Problem to work on: What follows is a set of records. Copy them exactly and leave out the images.
_ _ _ _ _ _ _
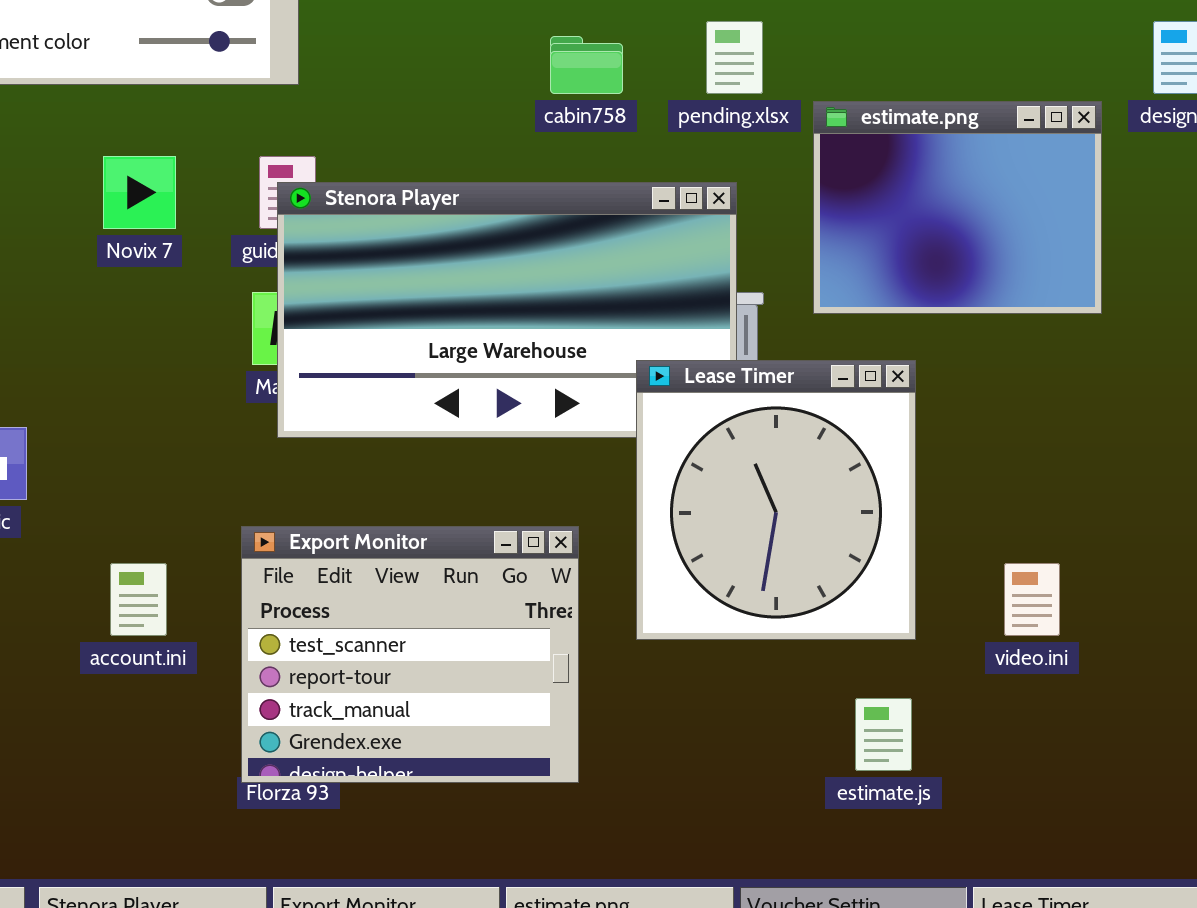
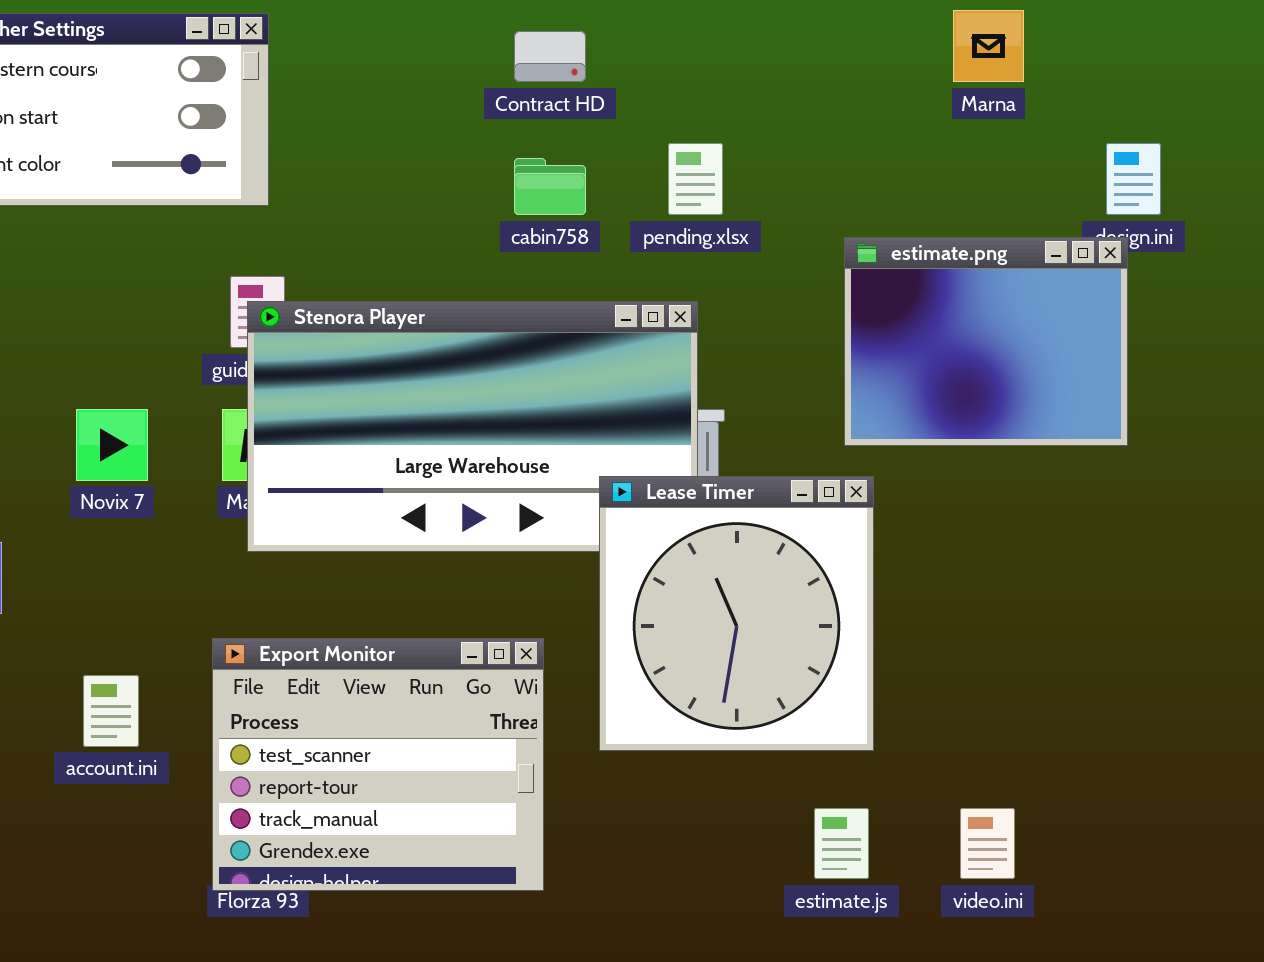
estimate.png: [813,101,1102,314] -> [844,237,1128,446], moved
Novix 7: [103,156,176,229] -> [76,409,148,481], moved
video.ini: [1004,563,1060,636] -> [960,808,1015,879], moved

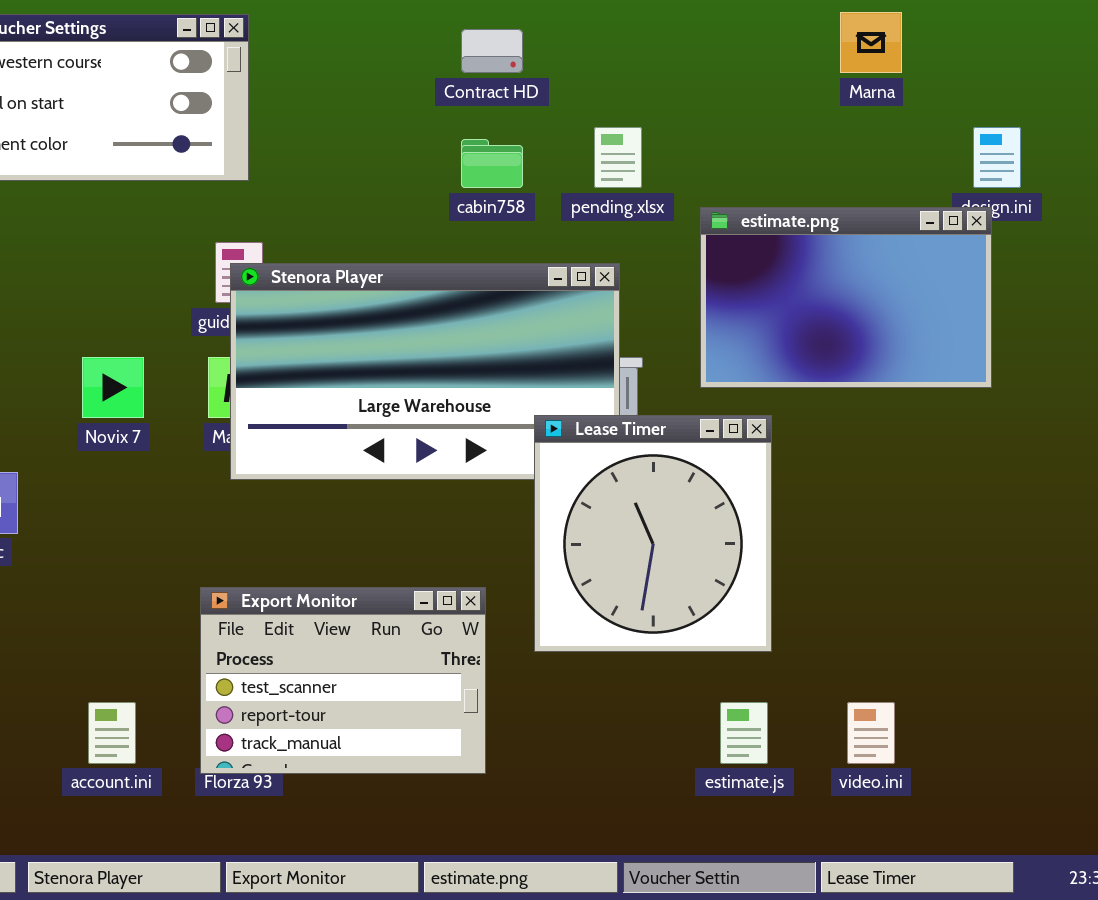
estimate.png: [844,237,1128,446] -> [700,207,992,388], resized
Export Monitor: [212,638,544,891] -> [200,587,486,774], resized
account.ini: [83,675,139,747] -> [88,702,136,764], moved

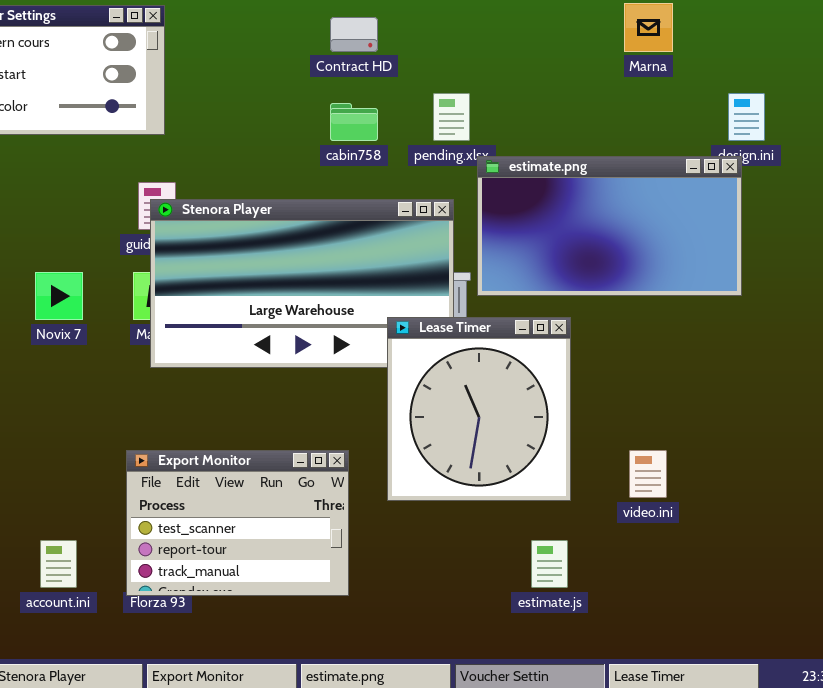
estimate.png: [700,207,992,388] -> [477,156,742,296], resized
video.ini: [847,702,895,764] -> [629,450,667,498], moved

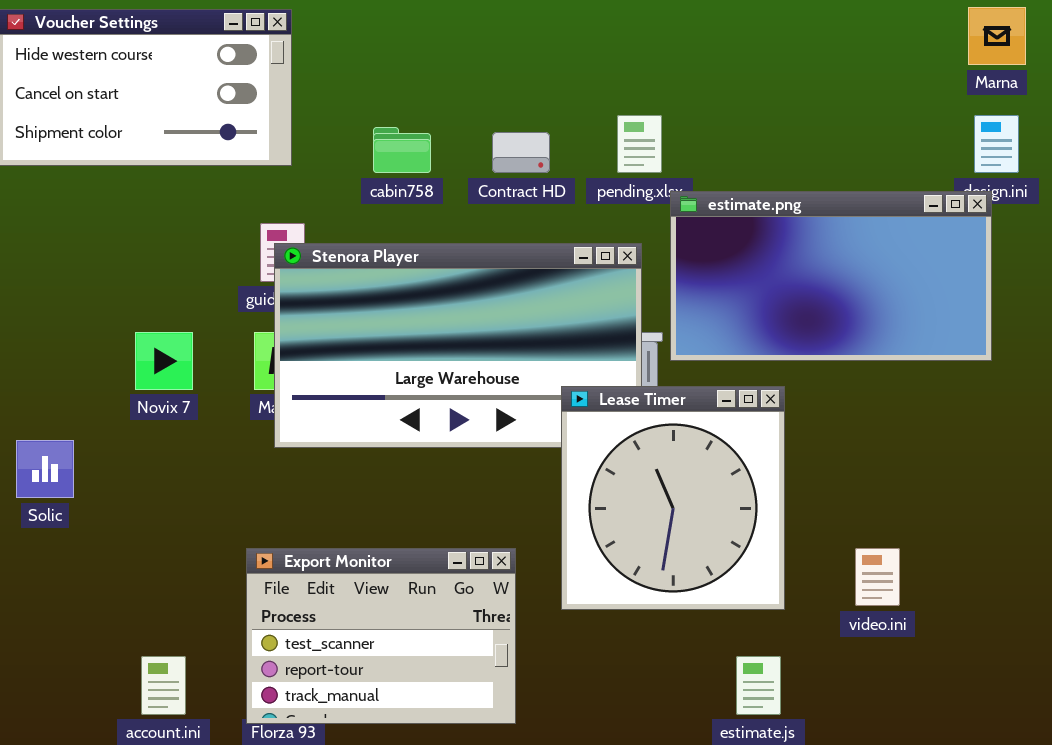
Marna: [624,3,673,52] -> [968,7,1026,65], moved
Contract HD: [330,17,378,52] -> [492,132,550,173], moved
cabin758: [330,103,378,141] -> [373,127,431,173], moved

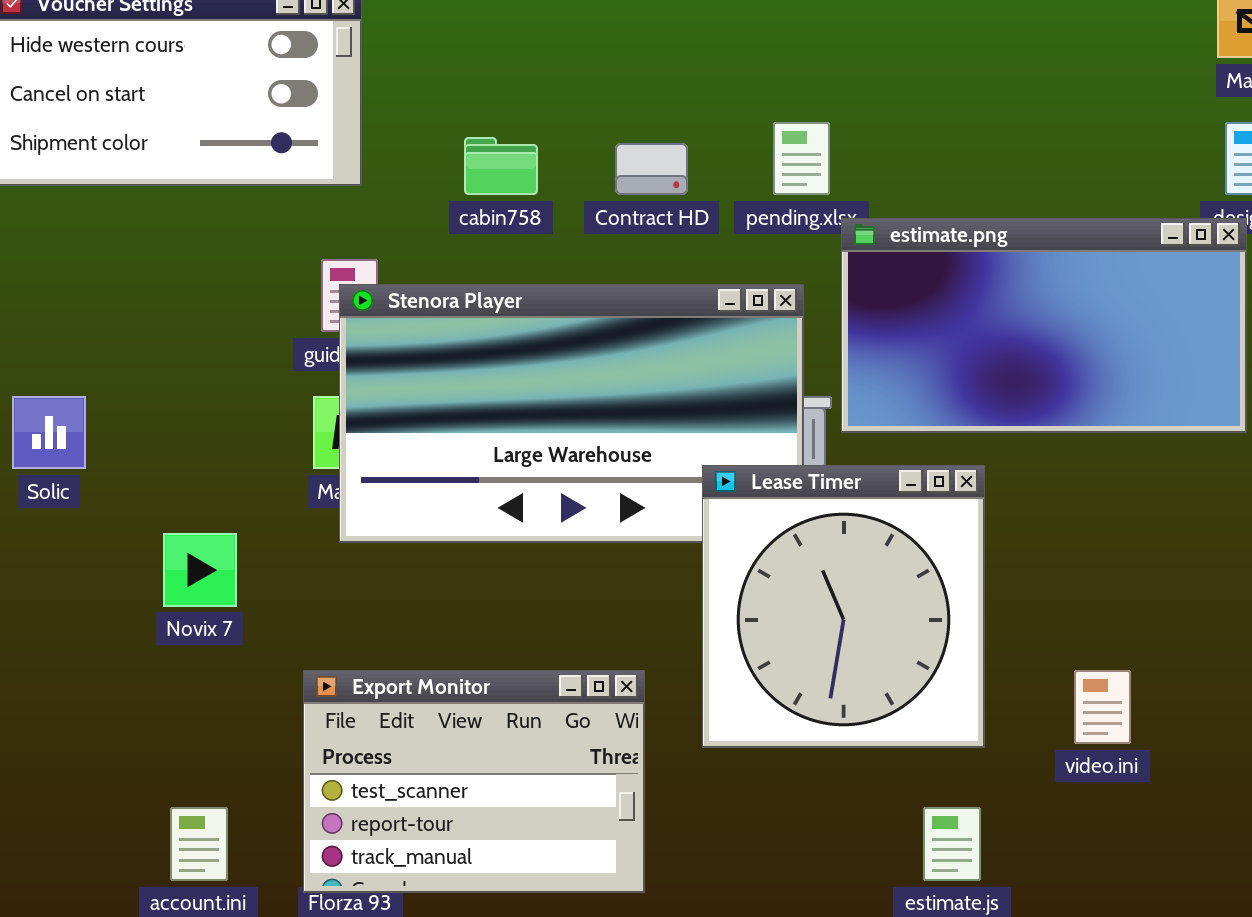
Novix 7: [135,332,193,390] -> [163,533,237,607], moved
Solic: [16,440,74,498] -> [12,396,86,469], moved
_ _ _ _ _ _ _
Reply:
estimate.png: [813,101,1102,314] -> [844,237,1128,446], moved
Novix 7: [103,156,176,229] -> [76,409,148,481], moved
video.ini: [1004,563,1060,636] -> [960,808,1015,879], moved

estimate.png: [844,237,1128,446] -> [700,207,992,388], resized
Export Monitor: [212,638,544,891] -> [200,587,486,774], resized
account.ini: [83,675,139,747] -> [88,702,136,764], moved

estimate.png: [700,207,992,388] -> [477,156,742,296], resized
video.ini: [847,702,895,764] -> [629,450,667,498], moved

Marna: [624,3,673,52] -> [968,7,1026,65], moved
Contract HD: [330,17,378,52] -> [492,132,550,173], moved
cabin758: [330,103,378,141] -> [373,127,431,173], moved

Novix 7: [135,332,193,390] -> [163,533,237,607], moved
Solic: [16,440,74,498] -> [12,396,86,469], moved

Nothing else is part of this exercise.